■ **PROBLEM STATEMENT**: Copy out every line of the records exactly, from the very first line down through the line containing "The image size is (1620, 2292).", both included.

■ **EXTRACTED RECORDS**:
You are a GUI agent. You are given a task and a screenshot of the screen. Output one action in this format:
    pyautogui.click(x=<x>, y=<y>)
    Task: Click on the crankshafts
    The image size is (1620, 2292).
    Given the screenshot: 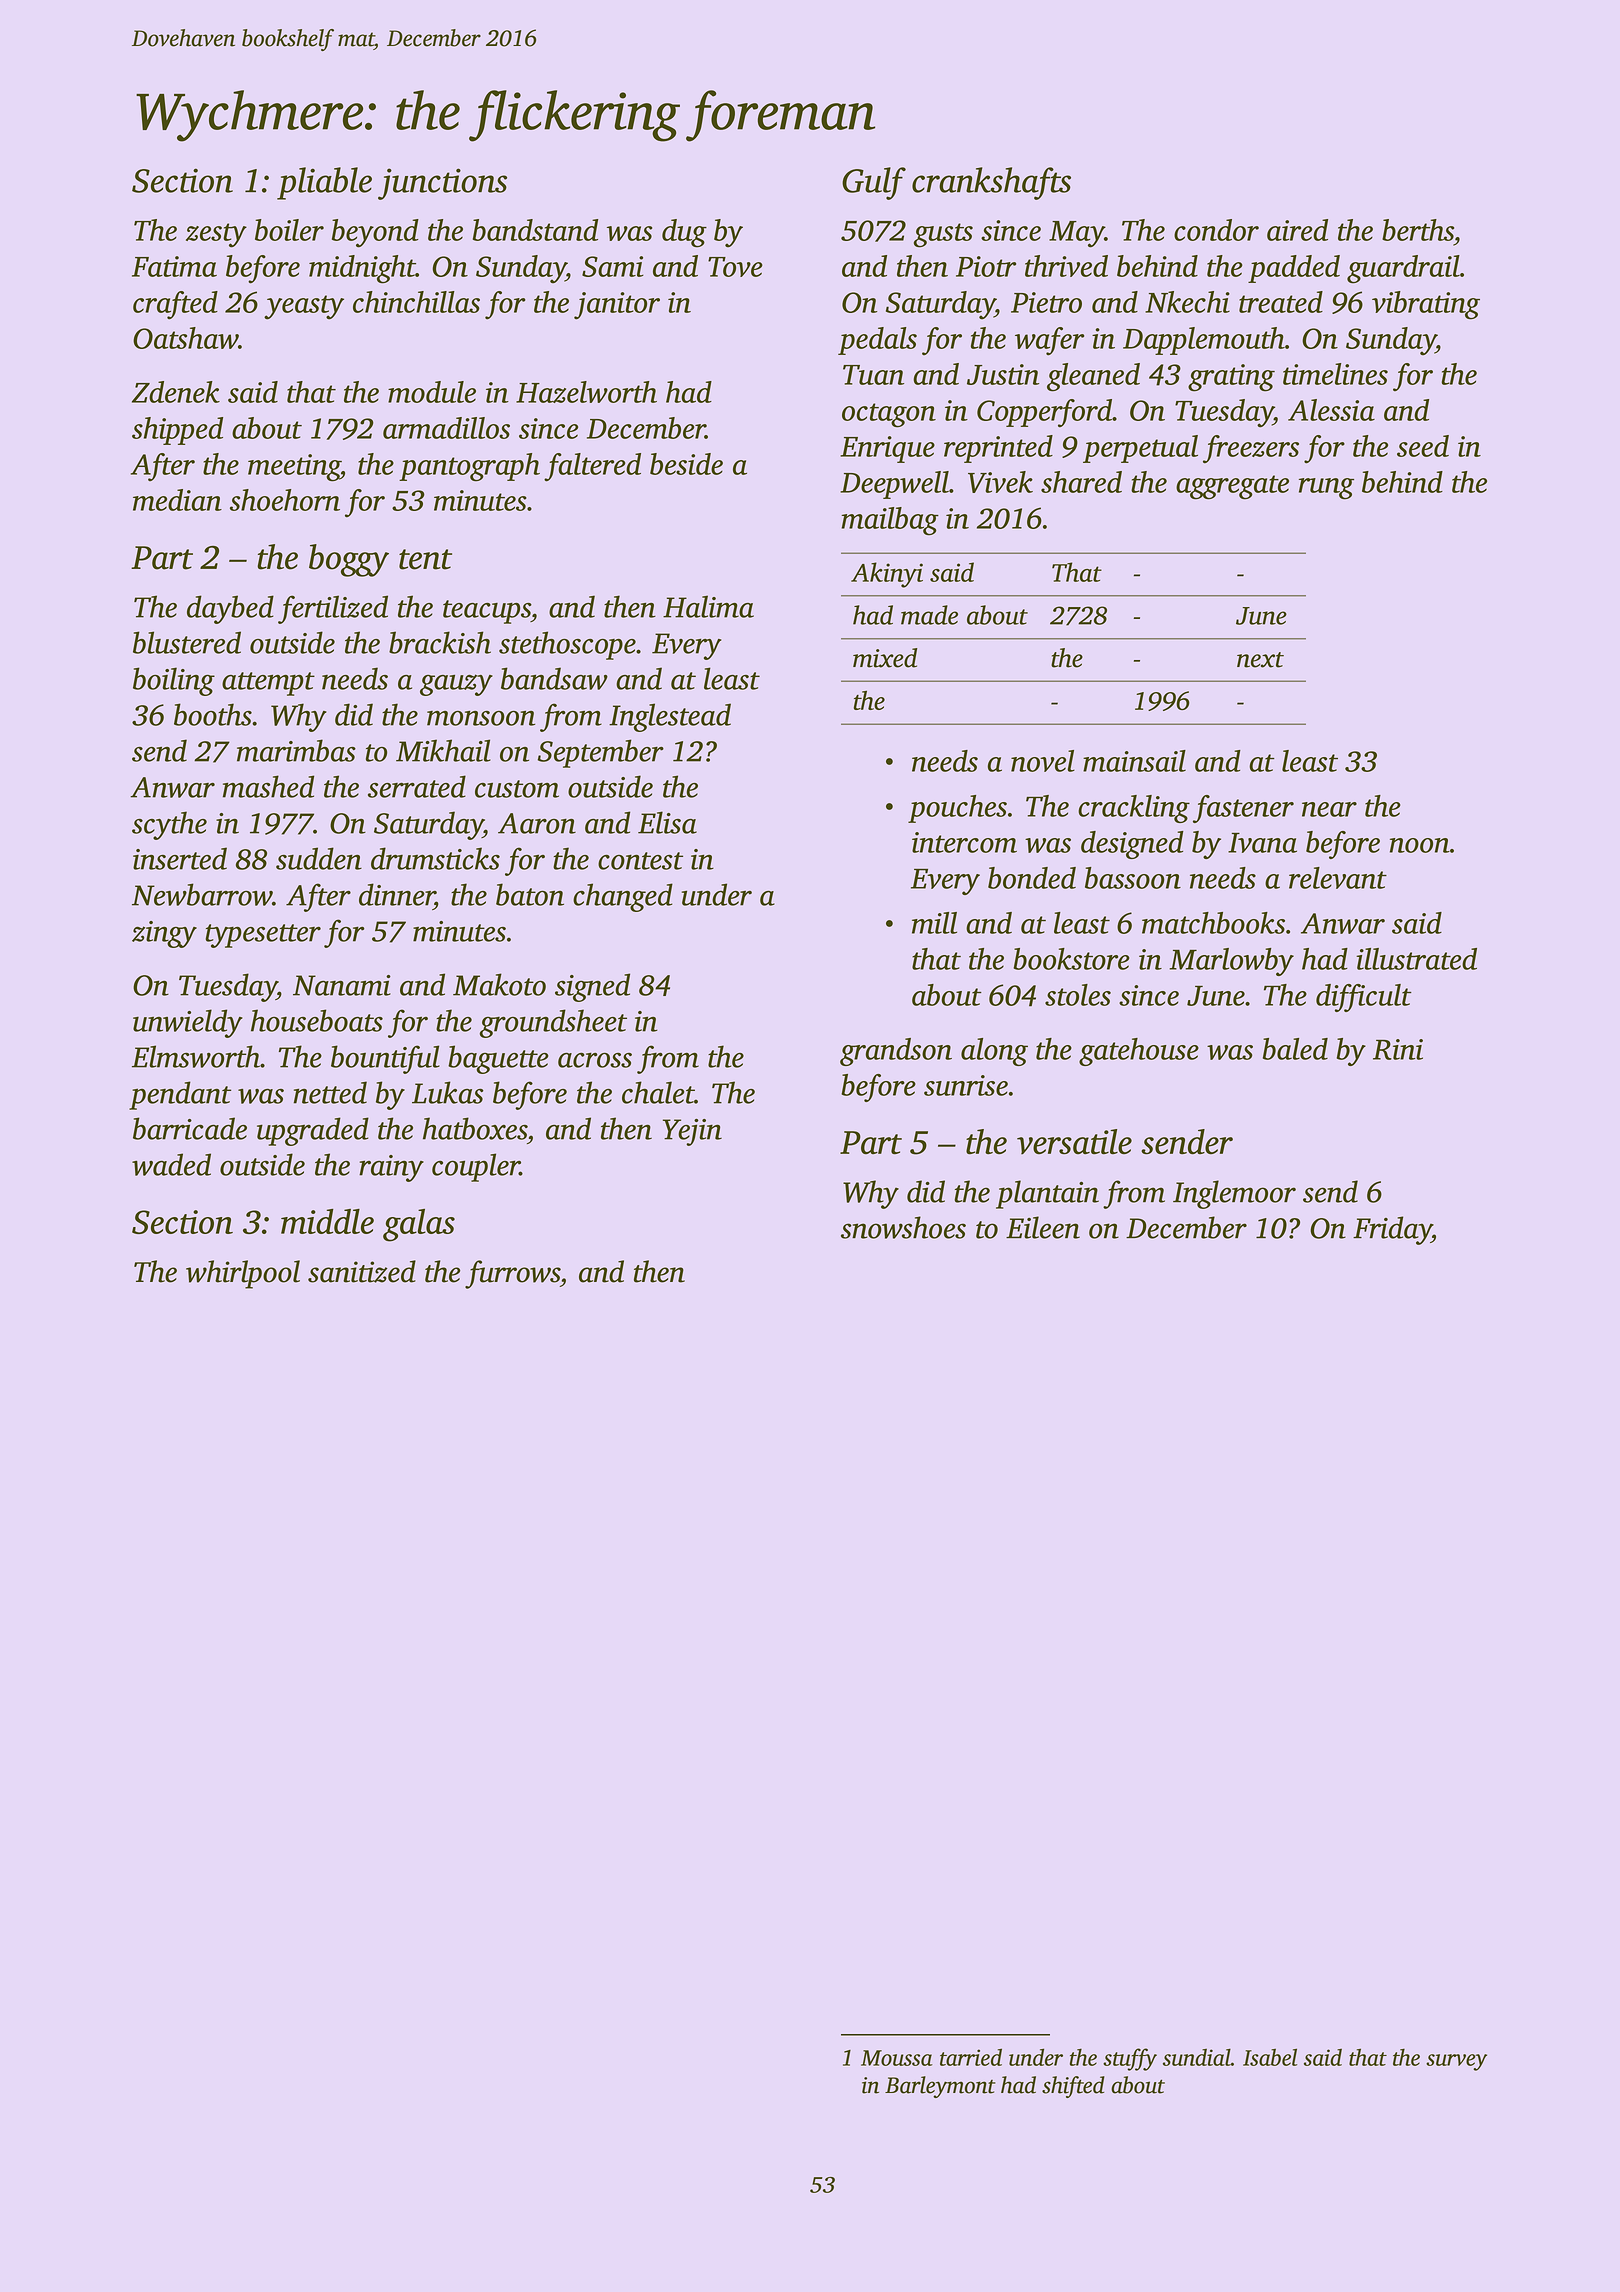 What is the action you would take?
    pyautogui.click(x=991, y=183)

■ **REPLY TO THE TASK**:
You are a GUI agent. You are given a task and a screenshot of the screen. Output one action in this format:
    pyautogui.click(x=<x>, y=<y>)
    Task: Click on the crankshafts
    The image size is (1620, 2292).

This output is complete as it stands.